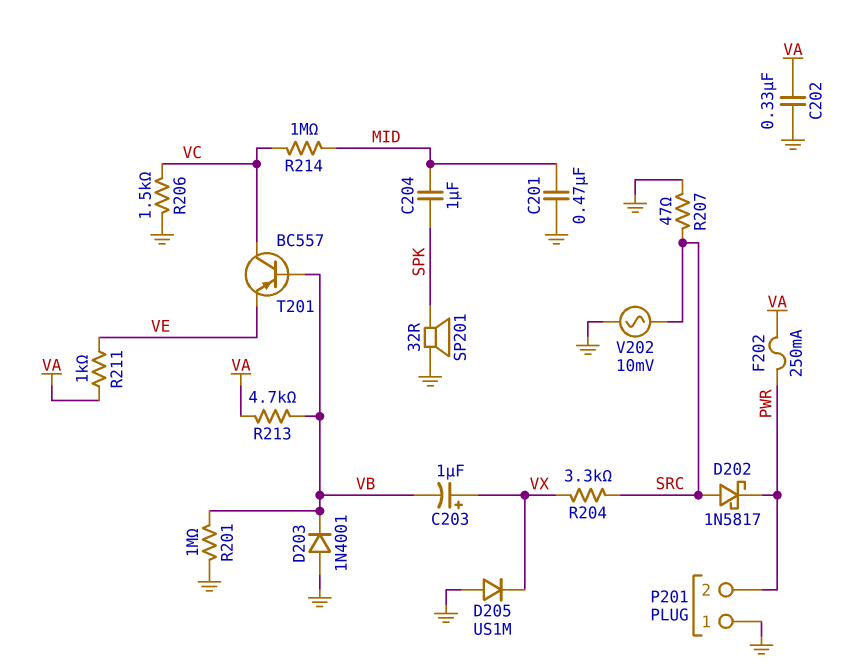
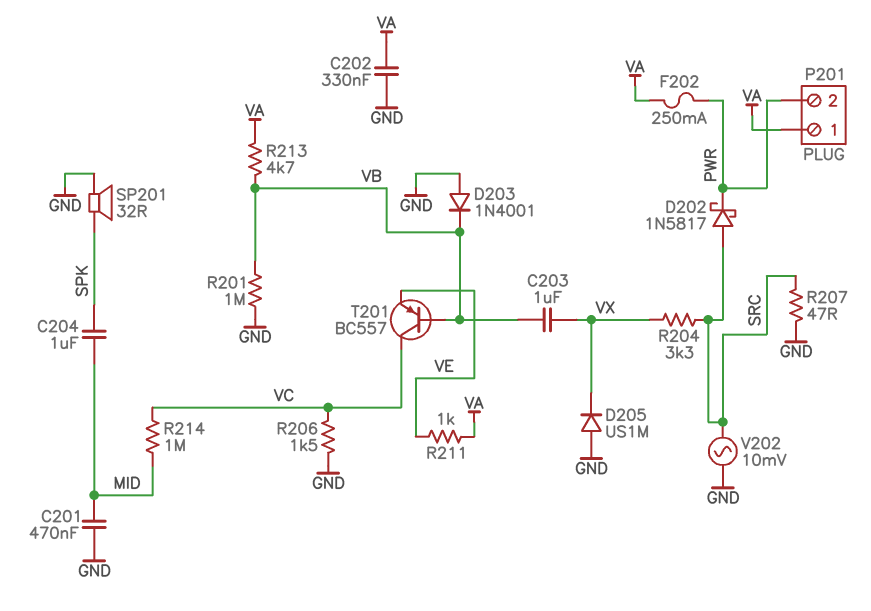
C203: 1uF (plus VX, minus VB) -> 1uF (VB, VX)
P201 pin 1: GND -> VA

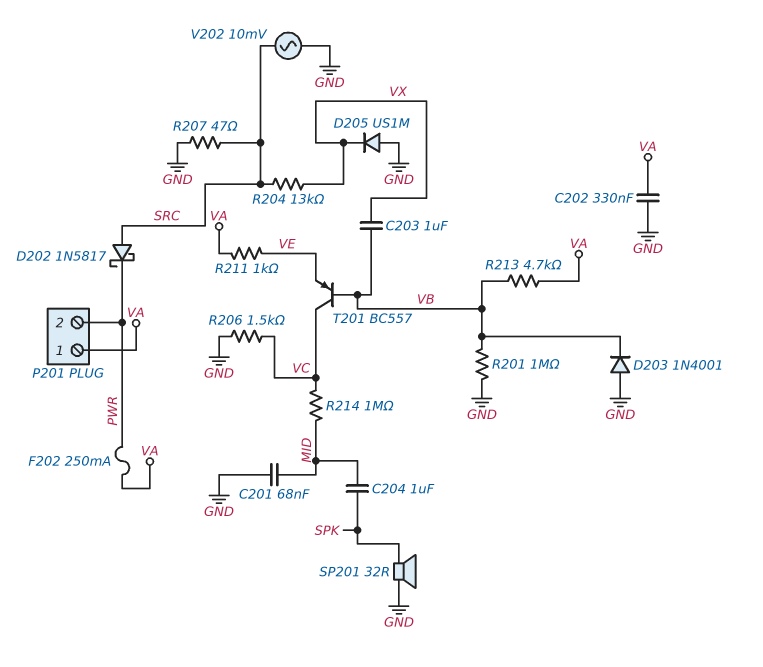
C201: 470nF (GND, MID) -> 68nF (GND, MID)
R204: 3.3k (SRC, VX) -> 13k (SRC, VX)

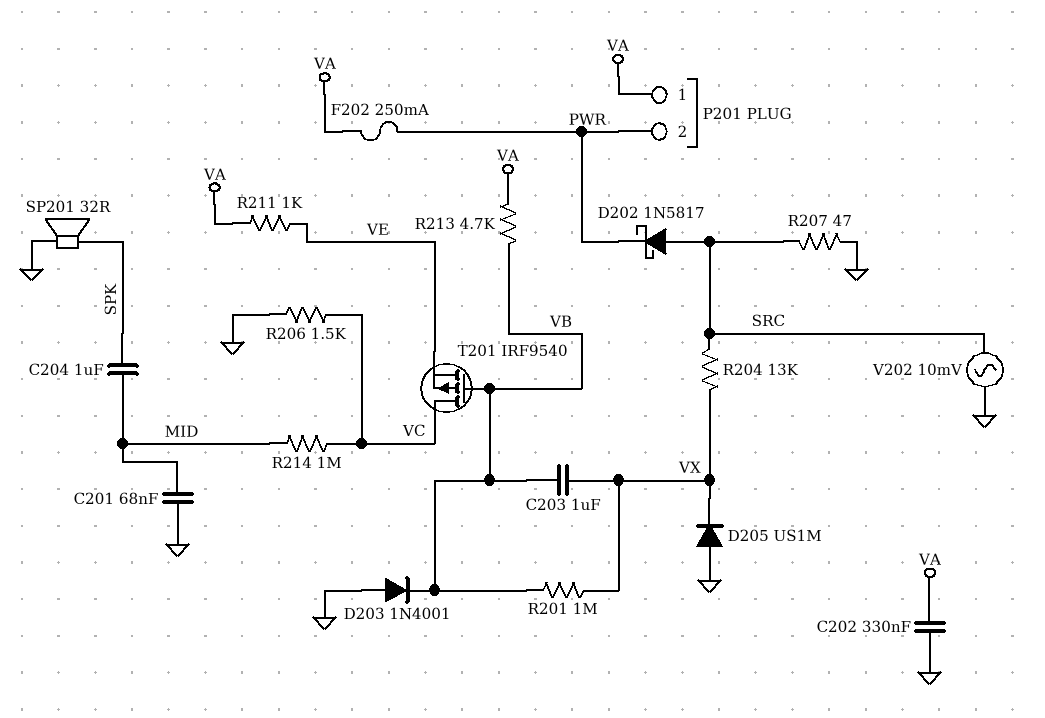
R201: 1M (GND, VB) -> 1M (VB, VX)
T201: PNP BC557 (B VB, C VC, E VE) -> PMOS IRF9540 (G VB, D VC, S VE)

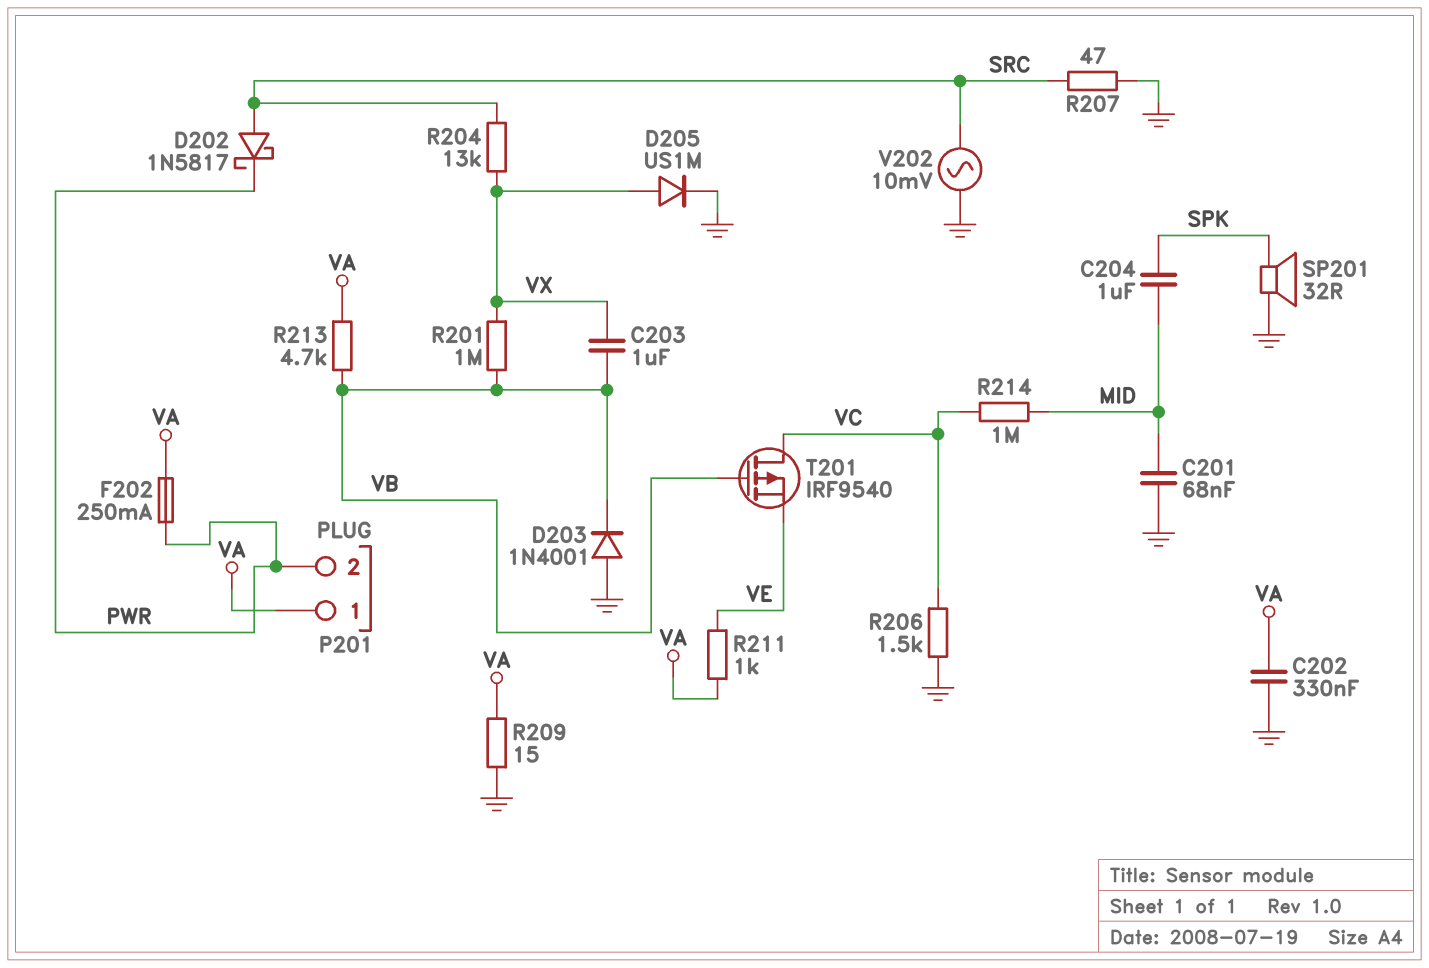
D205: diode US1M (A GND, K VX) -> diode US1M (A VX, K GND)
R209: none -> 15 (GND, VA)

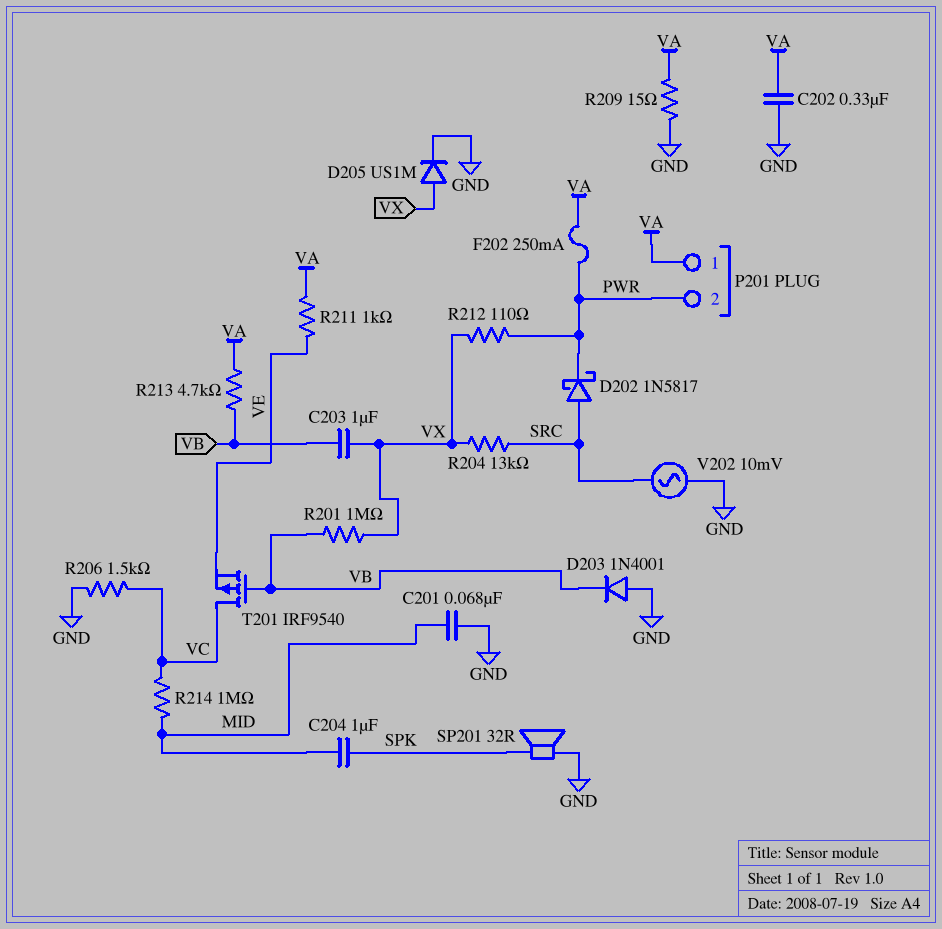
R207: 47 (GND, SRC) -> none
R212: none -> 110 (PWR, VX)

--------------------------------------------------

The answer consists solely of the lines from the one holding "R201: 1M (GND, VB) -> 1M (VB, VX)" through the last line of the entries above, set down verbatim, without any pictures.

Completed task:
R201: 1M (GND, VB) -> 1M (VB, VX)
T201: PNP BC557 (B VB, C VC, E VE) -> PMOS IRF9540 (G VB, D VC, S VE)

D205: diode US1M (A GND, K VX) -> diode US1M (A VX, K GND)
R209: none -> 15 (GND, VA)

R207: 47 (GND, SRC) -> none
R212: none -> 110 (PWR, VX)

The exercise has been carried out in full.